======== Recorded information
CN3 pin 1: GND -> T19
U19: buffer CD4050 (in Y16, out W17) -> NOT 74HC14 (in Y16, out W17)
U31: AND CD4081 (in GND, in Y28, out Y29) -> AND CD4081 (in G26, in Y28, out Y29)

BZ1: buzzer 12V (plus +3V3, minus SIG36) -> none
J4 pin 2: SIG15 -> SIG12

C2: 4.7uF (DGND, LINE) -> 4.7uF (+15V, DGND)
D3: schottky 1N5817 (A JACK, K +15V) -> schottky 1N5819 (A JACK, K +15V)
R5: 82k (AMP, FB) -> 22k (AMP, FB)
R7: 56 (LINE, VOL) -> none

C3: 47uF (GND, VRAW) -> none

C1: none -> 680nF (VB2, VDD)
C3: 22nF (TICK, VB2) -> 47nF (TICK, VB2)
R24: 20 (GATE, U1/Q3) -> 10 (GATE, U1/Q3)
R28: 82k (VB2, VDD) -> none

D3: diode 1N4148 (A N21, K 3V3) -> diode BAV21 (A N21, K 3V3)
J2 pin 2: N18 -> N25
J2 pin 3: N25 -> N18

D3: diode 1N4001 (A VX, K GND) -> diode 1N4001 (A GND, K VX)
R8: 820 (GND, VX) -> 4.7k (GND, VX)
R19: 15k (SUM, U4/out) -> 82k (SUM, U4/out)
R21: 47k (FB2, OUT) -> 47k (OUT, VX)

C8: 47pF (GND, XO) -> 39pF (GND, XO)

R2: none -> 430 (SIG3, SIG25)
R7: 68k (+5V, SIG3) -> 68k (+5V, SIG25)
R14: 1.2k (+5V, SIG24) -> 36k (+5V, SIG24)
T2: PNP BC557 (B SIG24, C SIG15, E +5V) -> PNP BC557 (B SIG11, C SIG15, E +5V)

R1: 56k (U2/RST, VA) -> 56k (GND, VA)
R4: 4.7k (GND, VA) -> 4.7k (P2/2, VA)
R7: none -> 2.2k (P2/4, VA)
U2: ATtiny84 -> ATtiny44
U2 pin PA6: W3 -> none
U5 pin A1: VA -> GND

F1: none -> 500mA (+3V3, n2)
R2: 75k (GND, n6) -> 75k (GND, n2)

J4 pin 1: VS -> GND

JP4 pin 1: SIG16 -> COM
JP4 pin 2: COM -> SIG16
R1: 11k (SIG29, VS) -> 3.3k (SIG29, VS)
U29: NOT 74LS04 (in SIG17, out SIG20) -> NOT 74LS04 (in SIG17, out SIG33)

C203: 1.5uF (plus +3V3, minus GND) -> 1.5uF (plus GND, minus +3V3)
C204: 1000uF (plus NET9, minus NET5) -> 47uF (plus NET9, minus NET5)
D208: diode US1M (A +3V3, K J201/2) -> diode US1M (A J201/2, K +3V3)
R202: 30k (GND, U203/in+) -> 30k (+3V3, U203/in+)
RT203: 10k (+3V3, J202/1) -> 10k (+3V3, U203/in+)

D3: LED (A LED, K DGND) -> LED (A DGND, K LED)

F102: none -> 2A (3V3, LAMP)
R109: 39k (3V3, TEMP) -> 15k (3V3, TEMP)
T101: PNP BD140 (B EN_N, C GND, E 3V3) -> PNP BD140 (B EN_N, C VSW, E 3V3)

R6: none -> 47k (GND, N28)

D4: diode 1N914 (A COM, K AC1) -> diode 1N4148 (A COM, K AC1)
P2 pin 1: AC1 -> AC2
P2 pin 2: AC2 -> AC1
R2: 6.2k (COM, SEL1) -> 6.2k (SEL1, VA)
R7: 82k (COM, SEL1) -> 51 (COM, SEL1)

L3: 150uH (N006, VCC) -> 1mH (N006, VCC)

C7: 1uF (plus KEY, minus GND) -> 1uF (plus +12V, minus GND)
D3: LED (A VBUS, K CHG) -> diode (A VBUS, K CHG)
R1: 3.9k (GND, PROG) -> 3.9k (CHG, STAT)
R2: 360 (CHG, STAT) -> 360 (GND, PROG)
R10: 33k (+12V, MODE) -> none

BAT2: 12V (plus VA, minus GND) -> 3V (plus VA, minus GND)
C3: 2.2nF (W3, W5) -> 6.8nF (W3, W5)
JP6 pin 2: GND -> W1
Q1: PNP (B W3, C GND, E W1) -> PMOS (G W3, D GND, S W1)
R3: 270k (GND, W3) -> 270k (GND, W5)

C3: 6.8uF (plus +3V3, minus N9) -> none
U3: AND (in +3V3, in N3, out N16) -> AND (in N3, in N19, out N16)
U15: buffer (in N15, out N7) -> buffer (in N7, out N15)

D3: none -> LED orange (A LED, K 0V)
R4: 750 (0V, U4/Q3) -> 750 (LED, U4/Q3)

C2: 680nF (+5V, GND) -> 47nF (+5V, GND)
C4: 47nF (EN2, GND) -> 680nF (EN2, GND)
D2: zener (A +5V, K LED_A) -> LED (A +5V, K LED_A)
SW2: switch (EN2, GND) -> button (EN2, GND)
================
Task:
Count each line of the data where the word "plus" appears, then reply with the total only.

Task result:
6